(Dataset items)
____________________
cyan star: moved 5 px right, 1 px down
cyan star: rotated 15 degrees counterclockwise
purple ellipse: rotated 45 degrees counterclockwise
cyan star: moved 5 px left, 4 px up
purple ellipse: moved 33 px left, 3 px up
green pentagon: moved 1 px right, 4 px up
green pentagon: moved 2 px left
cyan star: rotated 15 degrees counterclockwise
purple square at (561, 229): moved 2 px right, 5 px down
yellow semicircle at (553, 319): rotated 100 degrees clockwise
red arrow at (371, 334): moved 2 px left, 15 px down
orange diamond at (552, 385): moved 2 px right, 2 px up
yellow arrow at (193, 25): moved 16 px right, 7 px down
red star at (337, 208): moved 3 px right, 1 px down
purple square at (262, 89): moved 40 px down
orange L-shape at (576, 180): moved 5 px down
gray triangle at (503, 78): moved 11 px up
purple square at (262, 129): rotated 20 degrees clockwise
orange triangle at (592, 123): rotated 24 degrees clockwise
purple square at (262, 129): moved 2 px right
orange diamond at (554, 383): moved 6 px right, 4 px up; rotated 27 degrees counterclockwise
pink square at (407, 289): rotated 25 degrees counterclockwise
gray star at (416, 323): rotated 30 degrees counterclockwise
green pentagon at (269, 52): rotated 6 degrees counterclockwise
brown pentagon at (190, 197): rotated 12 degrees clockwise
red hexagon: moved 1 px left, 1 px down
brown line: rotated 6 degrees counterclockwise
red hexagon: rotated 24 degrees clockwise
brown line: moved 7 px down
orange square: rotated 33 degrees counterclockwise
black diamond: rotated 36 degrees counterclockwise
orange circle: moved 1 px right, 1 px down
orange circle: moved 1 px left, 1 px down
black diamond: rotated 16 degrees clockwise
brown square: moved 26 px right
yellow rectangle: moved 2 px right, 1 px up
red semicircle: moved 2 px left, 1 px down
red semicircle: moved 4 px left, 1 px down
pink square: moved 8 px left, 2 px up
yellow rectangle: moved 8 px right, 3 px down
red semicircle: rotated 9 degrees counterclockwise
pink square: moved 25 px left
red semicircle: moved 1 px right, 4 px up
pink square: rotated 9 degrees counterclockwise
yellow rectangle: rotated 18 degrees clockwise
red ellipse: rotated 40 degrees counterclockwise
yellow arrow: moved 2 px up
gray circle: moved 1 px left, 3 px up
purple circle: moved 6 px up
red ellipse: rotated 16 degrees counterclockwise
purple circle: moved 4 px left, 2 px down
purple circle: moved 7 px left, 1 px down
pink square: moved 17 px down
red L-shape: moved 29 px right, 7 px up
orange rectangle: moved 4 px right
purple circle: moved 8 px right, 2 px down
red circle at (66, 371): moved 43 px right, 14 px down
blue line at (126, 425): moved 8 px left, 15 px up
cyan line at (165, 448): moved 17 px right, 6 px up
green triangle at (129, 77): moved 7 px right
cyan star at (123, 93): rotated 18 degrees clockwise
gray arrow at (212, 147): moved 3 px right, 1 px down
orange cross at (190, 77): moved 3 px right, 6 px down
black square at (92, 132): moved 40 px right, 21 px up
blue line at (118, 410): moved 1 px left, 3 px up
____________________
Copy every line of the data above exactly as it appears.

#### [SOLUTION]
cyan star: moved 5 px right, 1 px down
cyan star: rotated 15 degrees counterclockwise
purple ellipse: rotated 45 degrees counterclockwise
cyan star: moved 5 px left, 4 px up
purple ellipse: moved 33 px left, 3 px up
green pentagon: moved 1 px right, 4 px up
green pentagon: moved 2 px left
cyan star: rotated 15 degrees counterclockwise
purple square at (561, 229): moved 2 px right, 5 px down
yellow semicircle at (553, 319): rotated 100 degrees clockwise
red arrow at (371, 334): moved 2 px left, 15 px down
orange diamond at (552, 385): moved 2 px right, 2 px up
yellow arrow at (193, 25): moved 16 px right, 7 px down
red star at (337, 208): moved 3 px right, 1 px down
purple square at (262, 89): moved 40 px down
orange L-shape at (576, 180): moved 5 px down
gray triangle at (503, 78): moved 11 px up
purple square at (262, 129): rotated 20 degrees clockwise
orange triangle at (592, 123): rotated 24 degrees clockwise
purple square at (262, 129): moved 2 px right
orange diamond at (554, 383): moved 6 px right, 4 px up; rotated 27 degrees counterclockwise
pink square at (407, 289): rotated 25 degrees counterclockwise
gray star at (416, 323): rotated 30 degrees counterclockwise
green pentagon at (269, 52): rotated 6 degrees counterclockwise
brown pentagon at (190, 197): rotated 12 degrees clockwise
red hexagon: moved 1 px left, 1 px down
brown line: rotated 6 degrees counterclockwise
red hexagon: rotated 24 degrees clockwise
brown line: moved 7 px down
orange square: rotated 33 degrees counterclockwise
black diamond: rotated 36 degrees counterclockwise
orange circle: moved 1 px right, 1 px down
orange circle: moved 1 px left, 1 px down
black diamond: rotated 16 degrees clockwise
brown square: moved 26 px right
yellow rectangle: moved 2 px right, 1 px up
red semicircle: moved 2 px left, 1 px down
red semicircle: moved 4 px left, 1 px down
pink square: moved 8 px left, 2 px up
yellow rectangle: moved 8 px right, 3 px down
red semicircle: rotated 9 degrees counterclockwise
pink square: moved 25 px left
red semicircle: moved 1 px right, 4 px up
pink square: rotated 9 degrees counterclockwise
yellow rectangle: rotated 18 degrees clockwise
red ellipse: rotated 40 degrees counterclockwise
yellow arrow: moved 2 px up
gray circle: moved 1 px left, 3 px up
purple circle: moved 6 px up
red ellipse: rotated 16 degrees counterclockwise
purple circle: moved 4 px left, 2 px down
purple circle: moved 7 px left, 1 px down
pink square: moved 17 px down
red L-shape: moved 29 px right, 7 px up
orange rectangle: moved 4 px right
purple circle: moved 8 px right, 2 px down
red circle at (66, 371): moved 43 px right, 14 px down
blue line at (126, 425): moved 8 px left, 15 px up
cyan line at (165, 448): moved 17 px right, 6 px up
green triangle at (129, 77): moved 7 px right
cyan star at (123, 93): rotated 18 degrees clockwise
gray arrow at (212, 147): moved 3 px right, 1 px down
orange cross at (190, 77): moved 3 px right, 6 px down
black square at (92, 132): moved 40 px right, 21 px up
blue line at (118, 410): moved 1 px left, 3 px up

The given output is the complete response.